___ Materials provided ___

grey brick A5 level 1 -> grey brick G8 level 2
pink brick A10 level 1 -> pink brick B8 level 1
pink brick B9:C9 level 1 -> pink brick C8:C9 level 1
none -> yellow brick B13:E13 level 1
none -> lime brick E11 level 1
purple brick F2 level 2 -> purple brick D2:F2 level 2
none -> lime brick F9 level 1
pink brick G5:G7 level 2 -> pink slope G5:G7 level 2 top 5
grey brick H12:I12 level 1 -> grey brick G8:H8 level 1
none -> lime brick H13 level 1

___
___ Materials provided ___

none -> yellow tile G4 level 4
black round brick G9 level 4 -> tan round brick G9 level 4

___
___ Materials provided ___

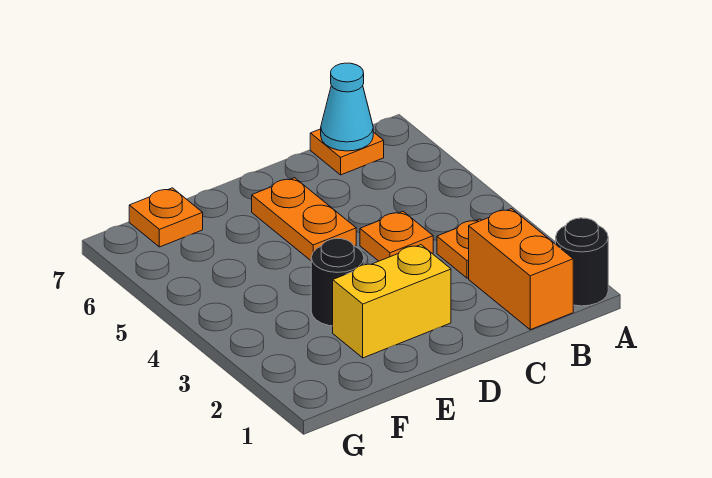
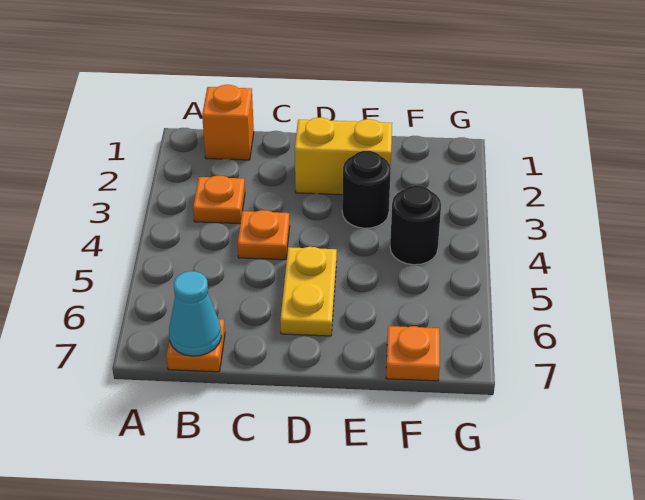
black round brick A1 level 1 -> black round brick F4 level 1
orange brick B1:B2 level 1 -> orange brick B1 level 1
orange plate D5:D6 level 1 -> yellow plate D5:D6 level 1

___

**Exercise:** Lines holding "yellow" are the ones to copy; find all of them in the listing.

**Written response:**
none -> yellow brick B13:E13 level 1
none -> yellow tile G4 level 4
orange plate D5:D6 level 1 -> yellow plate D5:D6 level 1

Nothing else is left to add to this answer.